In your copy, the records appear word for word and the pictures do not appear at all.

⁂

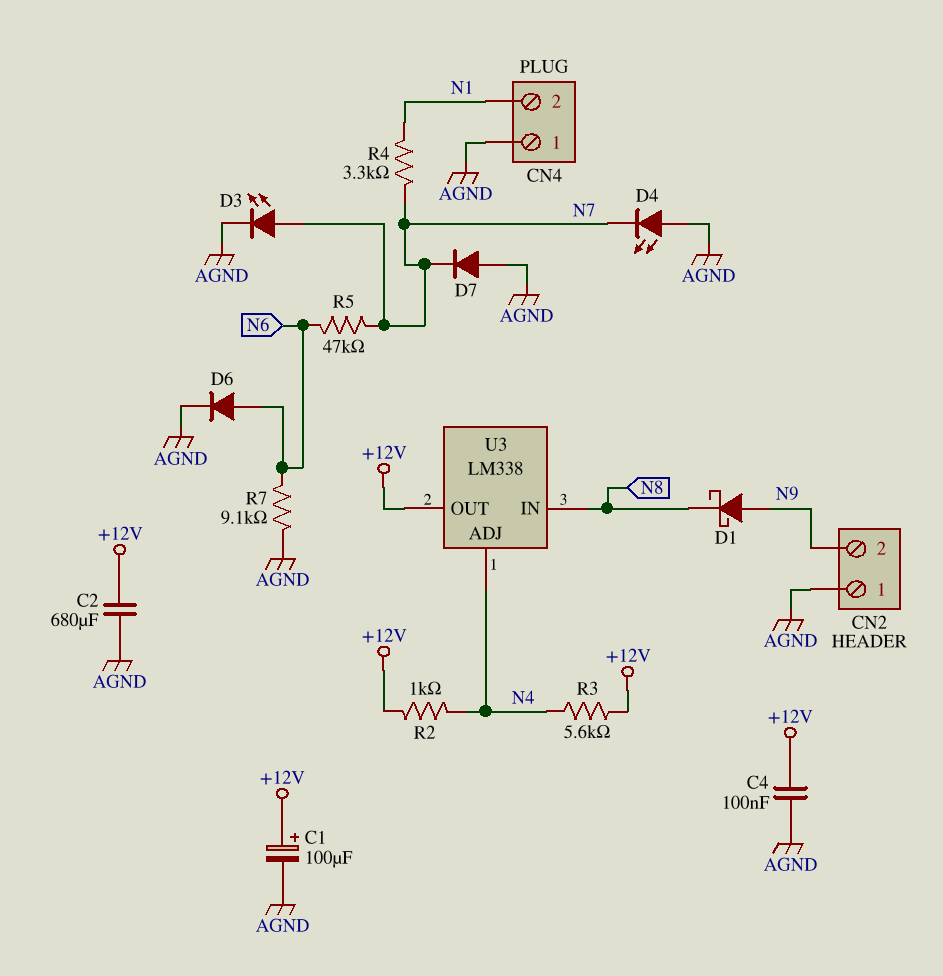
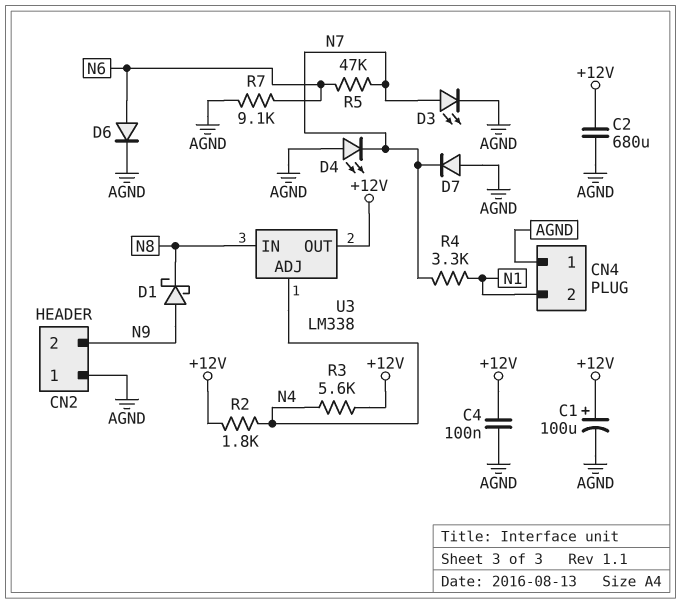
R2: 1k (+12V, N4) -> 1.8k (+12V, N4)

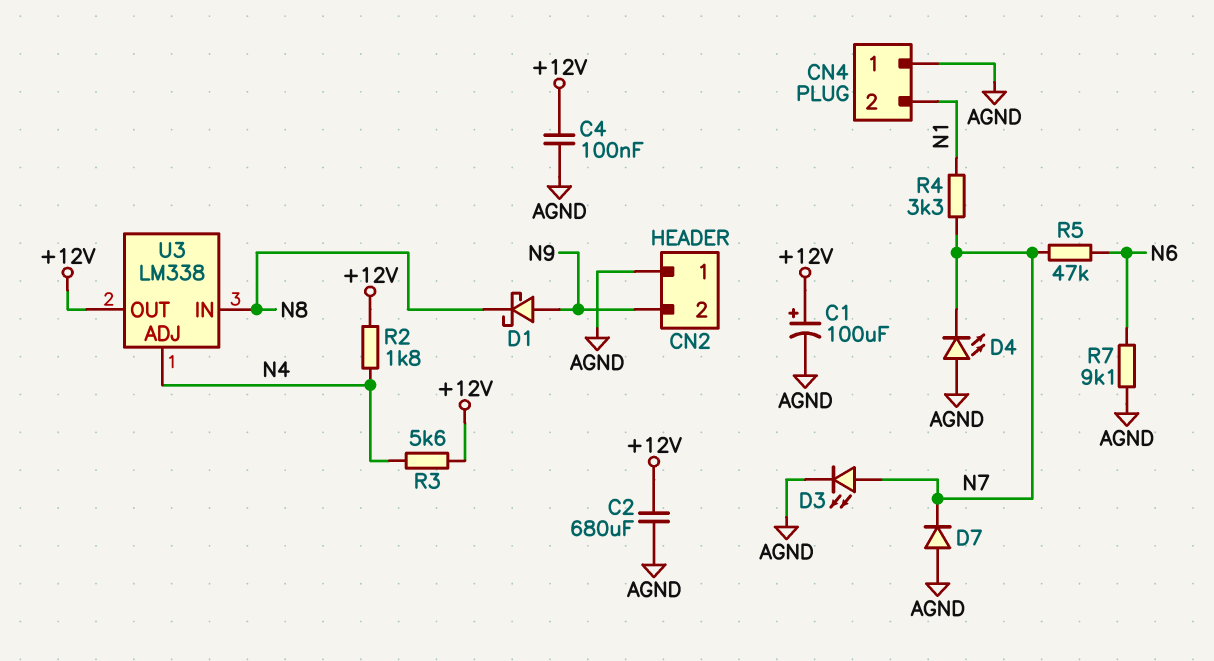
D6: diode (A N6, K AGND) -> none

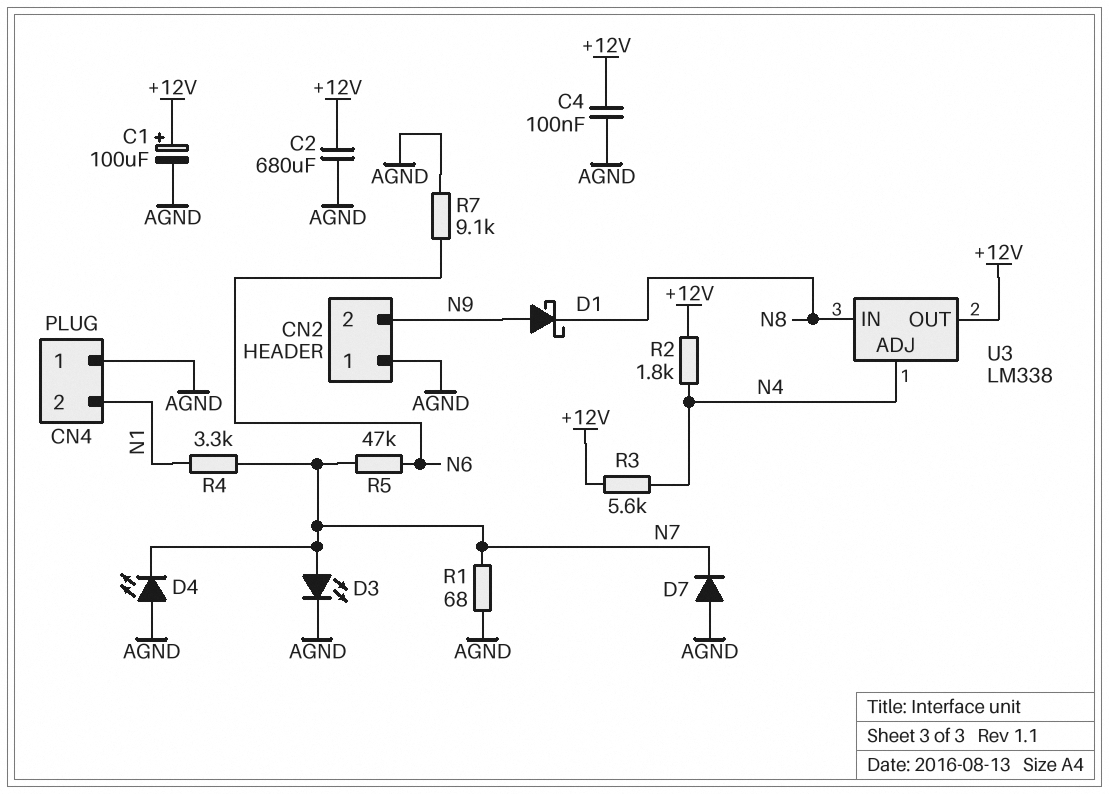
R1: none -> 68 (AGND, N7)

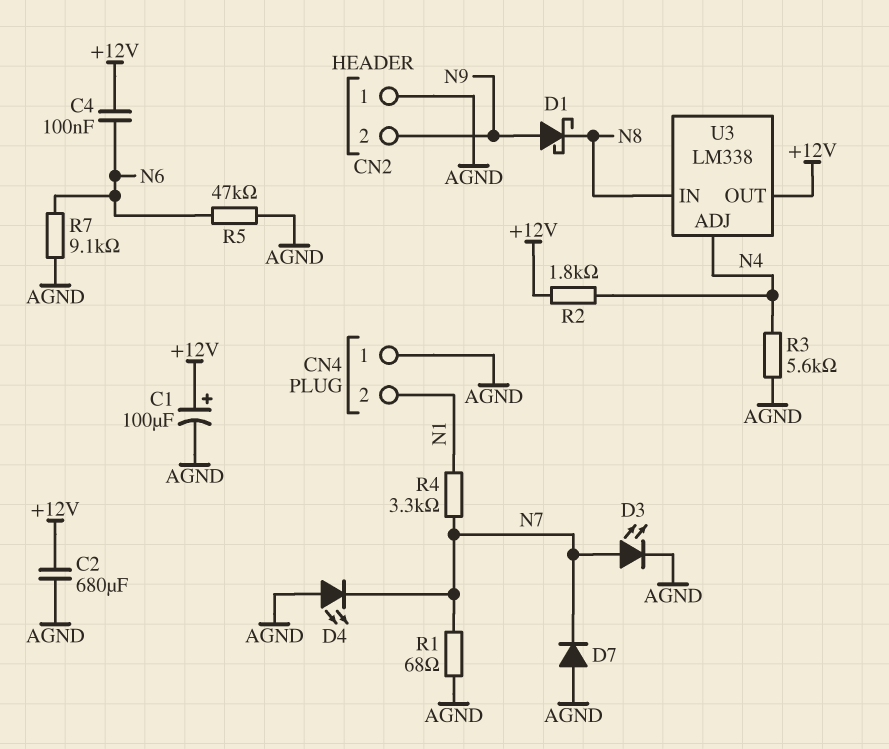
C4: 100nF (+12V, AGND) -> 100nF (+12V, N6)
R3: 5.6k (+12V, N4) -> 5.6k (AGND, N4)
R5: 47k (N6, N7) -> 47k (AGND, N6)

⁂

[TASK OUTPUT]
R2: 1k (+12V, N4) -> 1.8k (+12V, N4)

D6: diode (A N6, K AGND) -> none

R1: none -> 68 (AGND, N7)

C4: 100nF (+12V, AGND) -> 100nF (+12V, N6)
R3: 5.6k (+12V, N4) -> 5.6k (AGND, N4)
R5: 47k (N6, N7) -> 47k (AGND, N6)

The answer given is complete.